All lines below between the line with "(111, 311) = (236, 587): green" and the line with "(391, 379) = (407, 257): blue", including both, must be copied exactly, and the pictures must be omitted.

- _Provided data_
• • • •

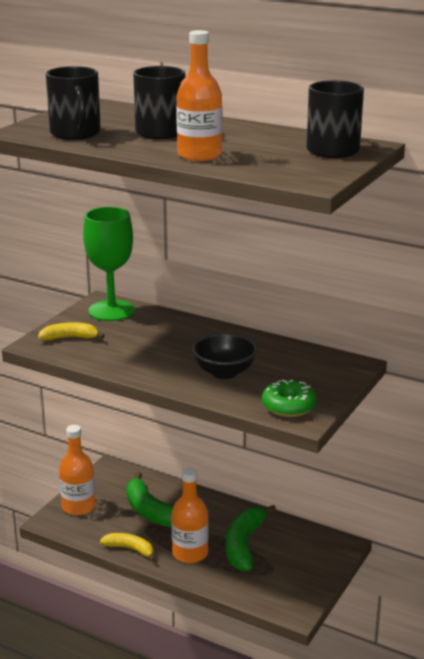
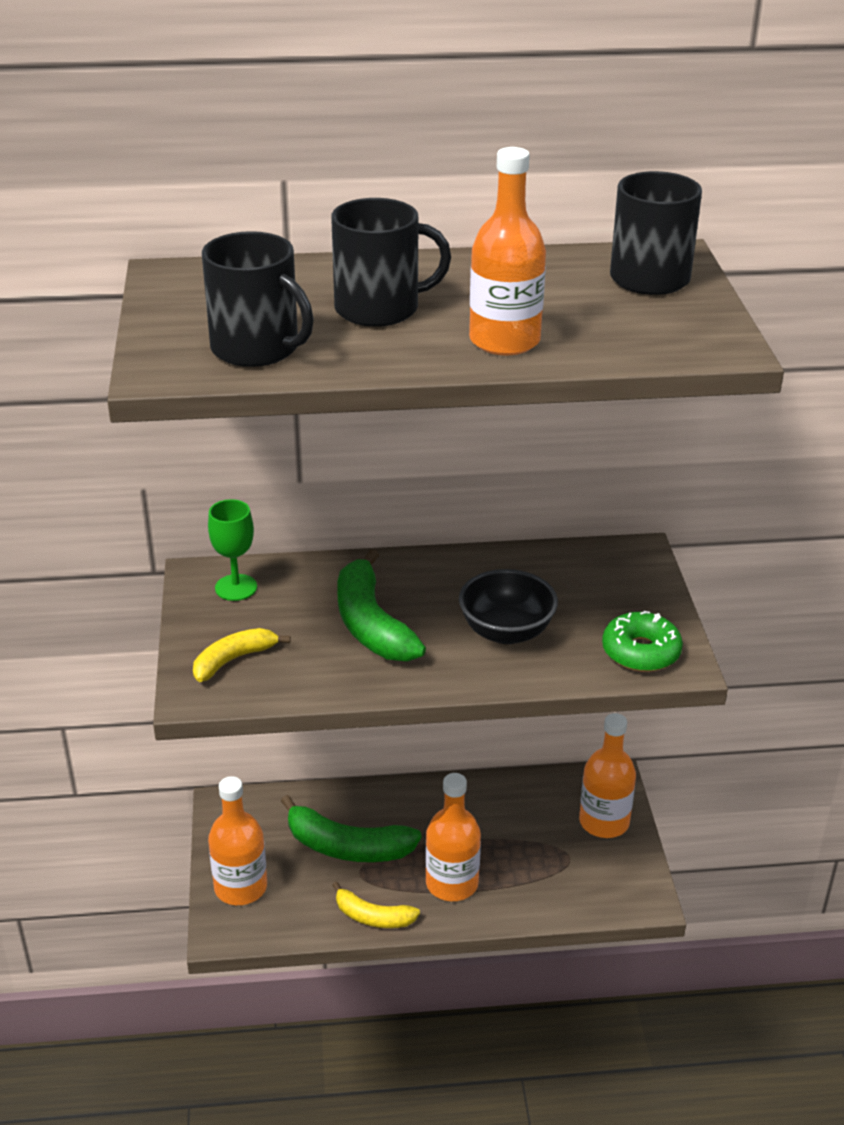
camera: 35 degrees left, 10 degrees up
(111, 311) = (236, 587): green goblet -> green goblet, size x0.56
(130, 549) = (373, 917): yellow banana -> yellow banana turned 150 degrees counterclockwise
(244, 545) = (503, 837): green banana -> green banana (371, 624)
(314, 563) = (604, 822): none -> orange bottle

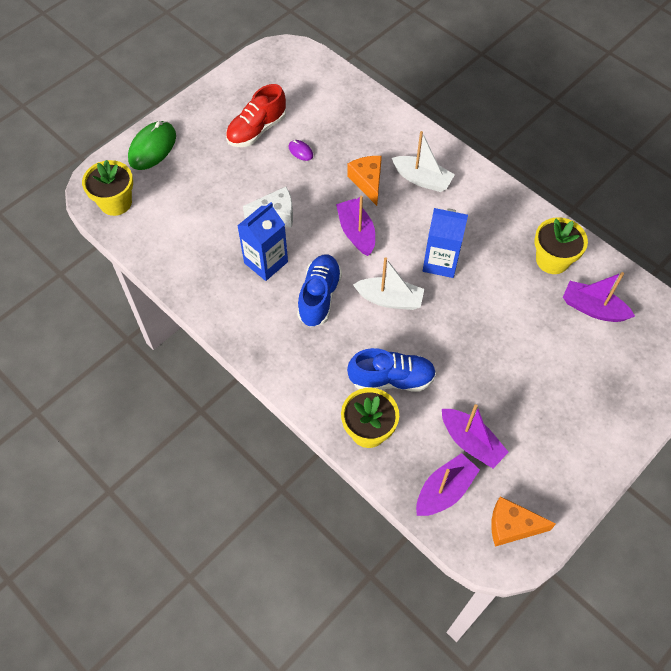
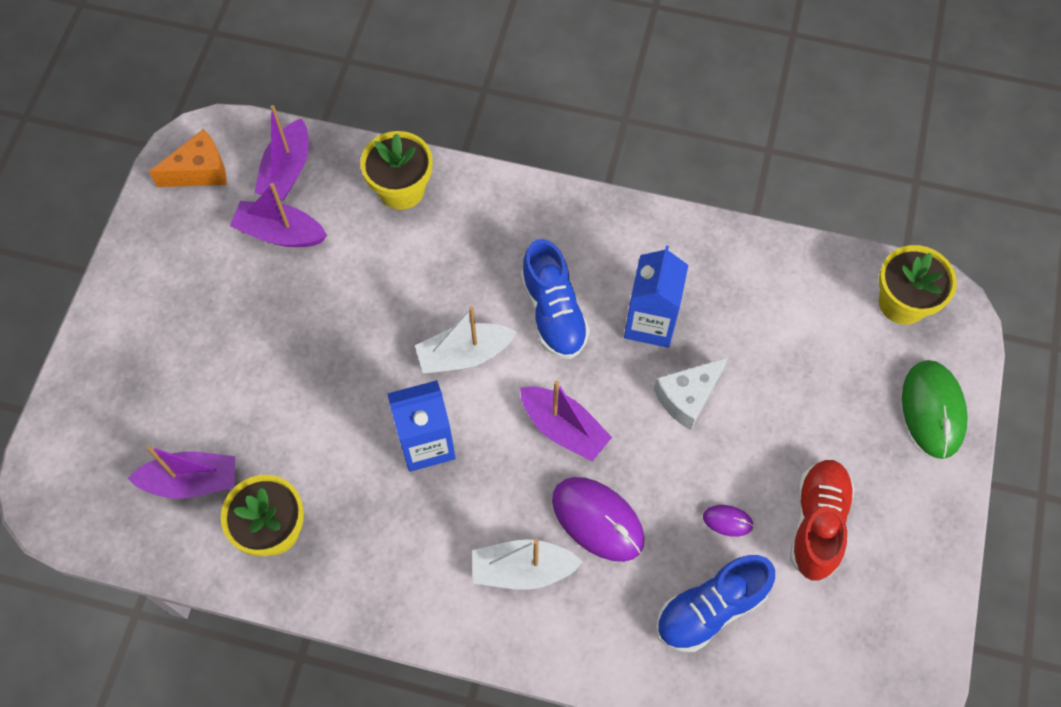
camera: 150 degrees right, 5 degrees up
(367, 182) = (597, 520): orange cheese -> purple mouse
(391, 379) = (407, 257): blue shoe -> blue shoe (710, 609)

• • • •

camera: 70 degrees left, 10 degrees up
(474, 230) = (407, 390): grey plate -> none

• • • •

- _Result below_
(111, 311) = (236, 587): green goblet -> green goblet, size x0.56
(130, 549) = (373, 917): yellow banana -> yellow banana turned 150 degrees counterclockwise
(244, 545) = (503, 837): green banana -> green banana (371, 624)
(314, 563) = (604, 822): none -> orange bottle

camera: 150 degrees right, 5 degrees up
(367, 182) = (597, 520): orange cheese -> purple mouse
(391, 379) = (407, 257): blue shoe -> blue shoe (710, 609)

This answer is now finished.